## What is being asked:
State how many lines in these records contain the word "blue", and nothing else.

Shape transformation data
*** Begin section ***

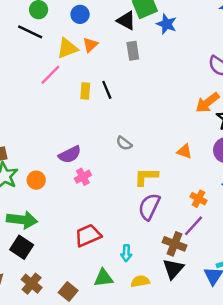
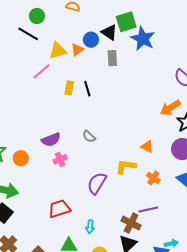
blue circle: (80, 14) -> (91, 40), moved
blue star: (167, 24) -> (143, 39), size x1.4
gray semicircle: (124, 143) -> (89, 136), moved
yellow L-shape: (146, 177) -> (126, 167), moved
orange cross: (199, 199) -> (153, 178), moved
purple semicircle: (149, 207) -> (97, 183), moved
purple line: (193, 226) -> (148, 210), turned 30

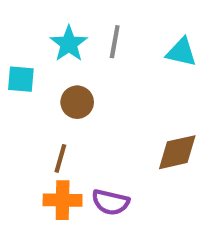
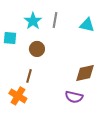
orange cross: (63, 200) -> (18, 96), moved, turned 30
purple semicircle: (111, 202) -> (74, 97), moved

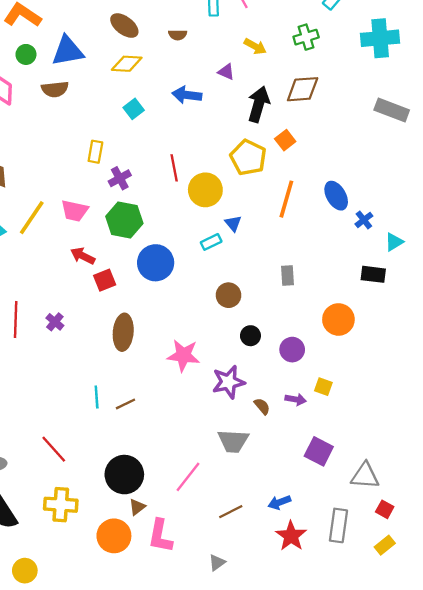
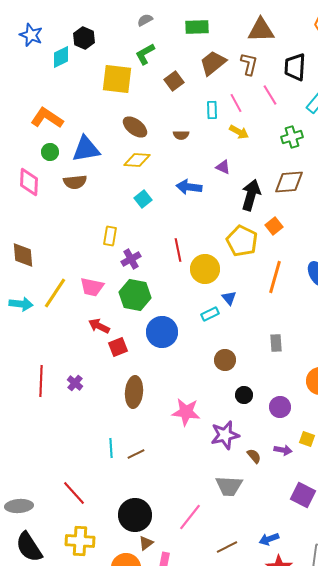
yellow arrow: (255, 46) -> (239, 132), moved

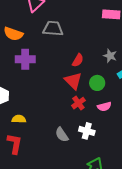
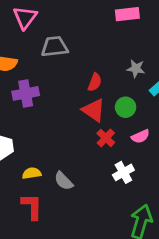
white cross: (87, 131) -> (123, 172), turned -35
gray semicircle: (62, 135) -> (64, 181), moved

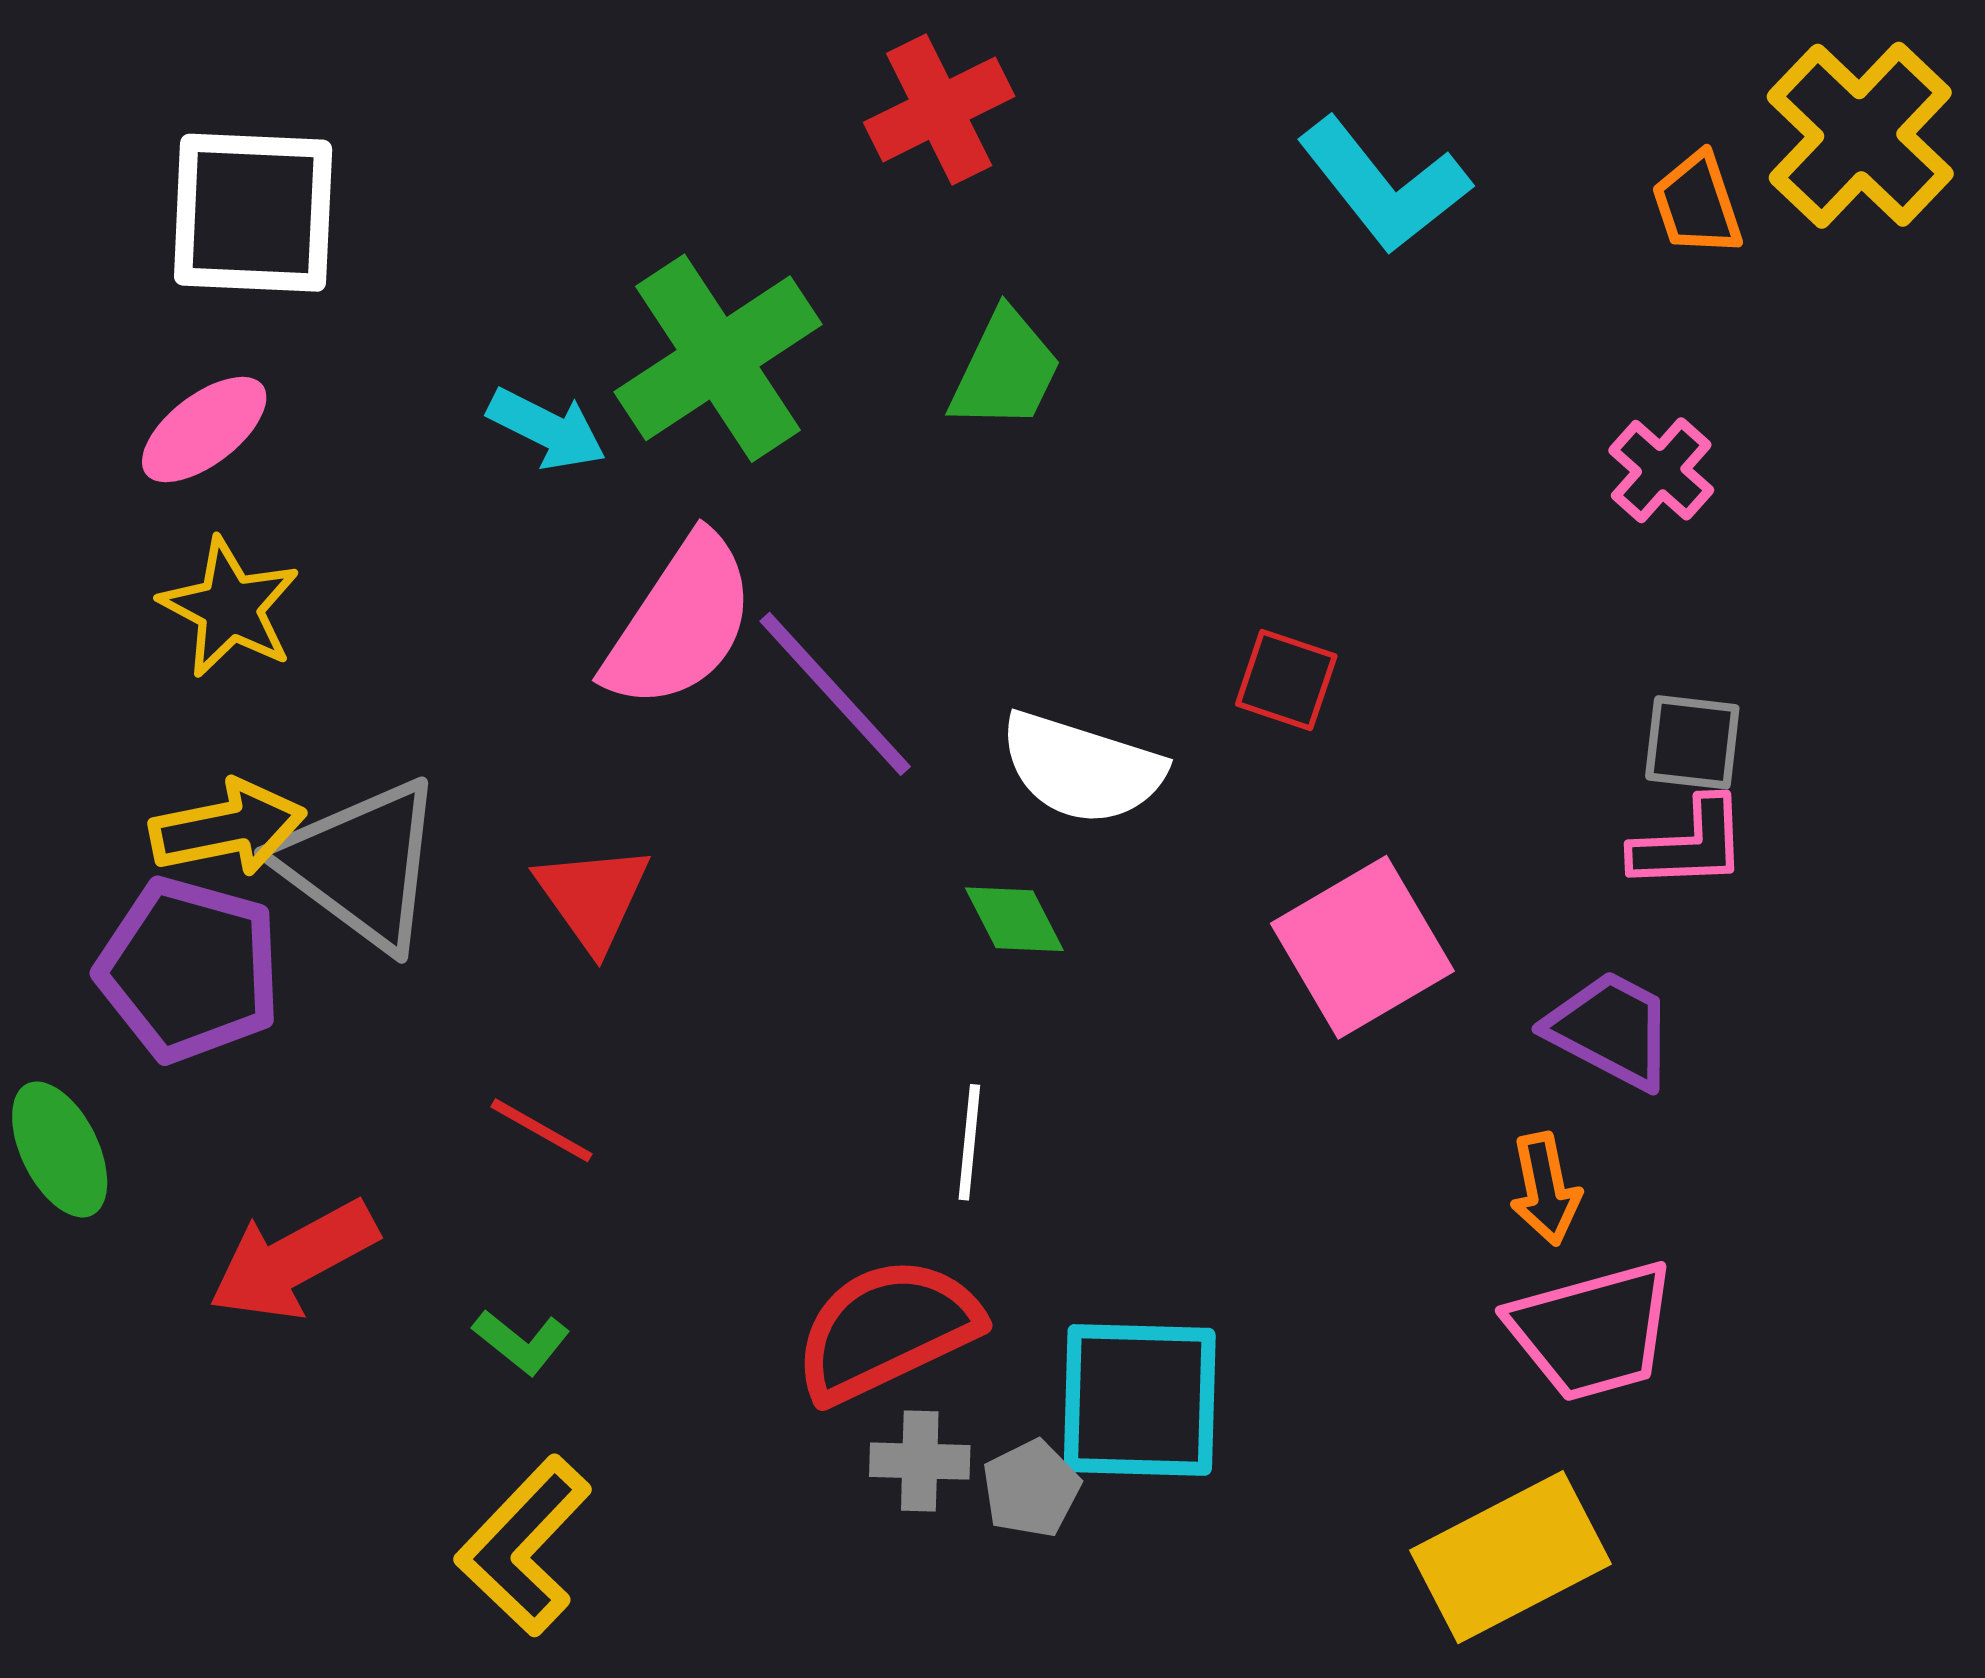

*** End section ***

## The completed task:
2